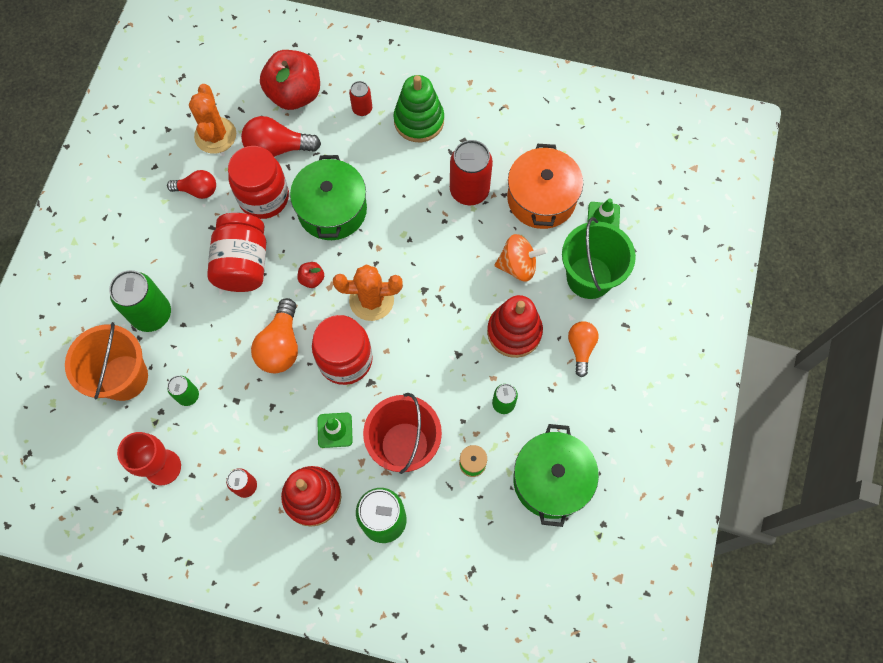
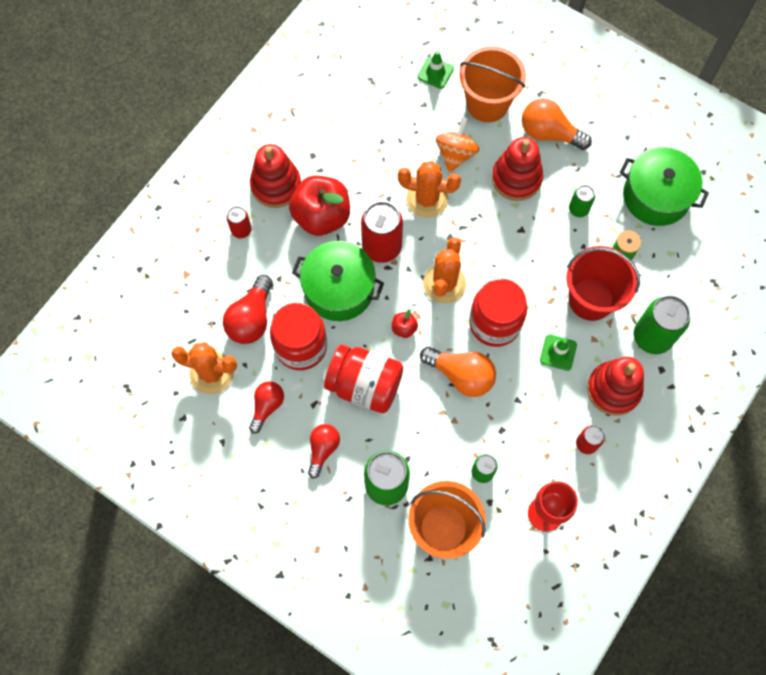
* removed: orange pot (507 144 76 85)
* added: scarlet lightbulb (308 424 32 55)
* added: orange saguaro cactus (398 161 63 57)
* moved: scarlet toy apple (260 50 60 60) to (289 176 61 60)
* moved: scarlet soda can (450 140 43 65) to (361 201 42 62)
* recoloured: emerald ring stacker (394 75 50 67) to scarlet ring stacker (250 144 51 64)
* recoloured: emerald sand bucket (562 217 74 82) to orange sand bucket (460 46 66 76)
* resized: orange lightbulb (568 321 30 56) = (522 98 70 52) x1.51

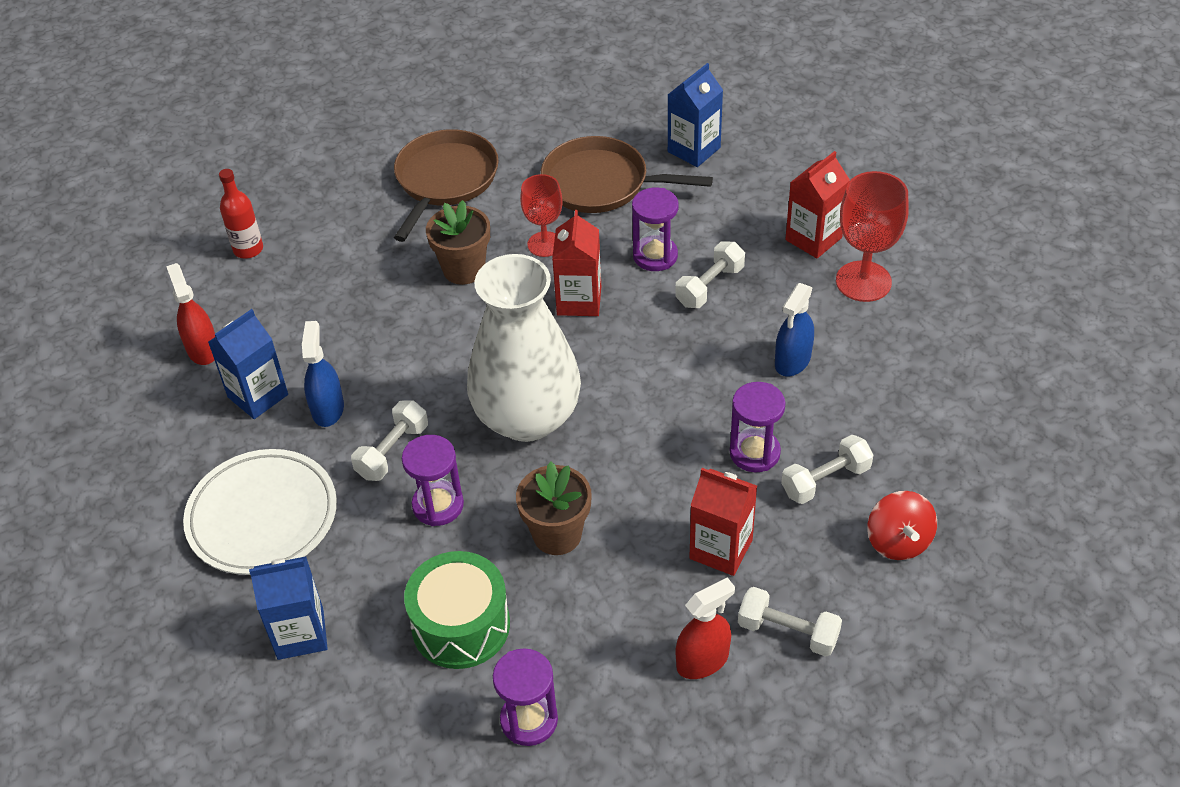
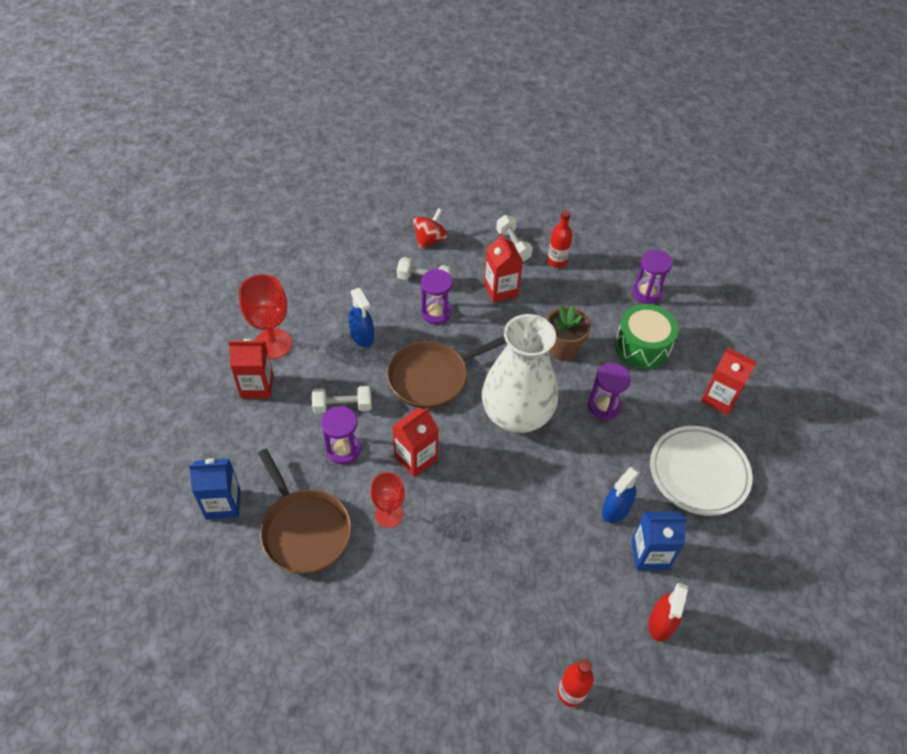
* removed: pure white hand weight (351 400 77 81)
* removed: dark brown flower pot (426 200 64 85)
* moved: dark brown frying pan (394 129 105 113) to (387 336 120 73)
* replaced: scarlet spray cleaner (676 577 59 102) to scarlet bottle (547 210 25 58)
* recoloured: cobalt juice carton (249 557 79 103) to scarlet juice carton (701 348 56 67)
* turned: cobalt spray cleaner (775 283 39 93) = (349 288 25 59) 75 degrees clockwise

------------------------------------------------------------

_WHAT IS BEING ASKED_: The answer must be an exact copy of the entries, with the pictures omitted.

_WRITTEN SOLUTION_:
* removed: orange pot (507 144 76 85)
* added: scarlet lightbulb (308 424 32 55)
* added: orange saguaro cactus (398 161 63 57)
* moved: scarlet toy apple (260 50 60 60) to (289 176 61 60)
* moved: scarlet soda can (450 140 43 65) to (361 201 42 62)
* recoloured: emerald ring stacker (394 75 50 67) to scarlet ring stacker (250 144 51 64)
* recoloured: emerald sand bucket (562 217 74 82) to orange sand bucket (460 46 66 76)
* resized: orange lightbulb (568 321 30 56) = (522 98 70 52) x1.51

* removed: pure white hand weight (351 400 77 81)
* removed: dark brown flower pot (426 200 64 85)
* moved: dark brown frying pan (394 129 105 113) to (387 336 120 73)
* replaced: scarlet spray cleaner (676 577 59 102) to scarlet bottle (547 210 25 58)
* recoloured: cobalt juice carton (249 557 79 103) to scarlet juice carton (701 348 56 67)
* turned: cobalt spray cleaner (775 283 39 93) = (349 288 25 59) 75 degrees clockwise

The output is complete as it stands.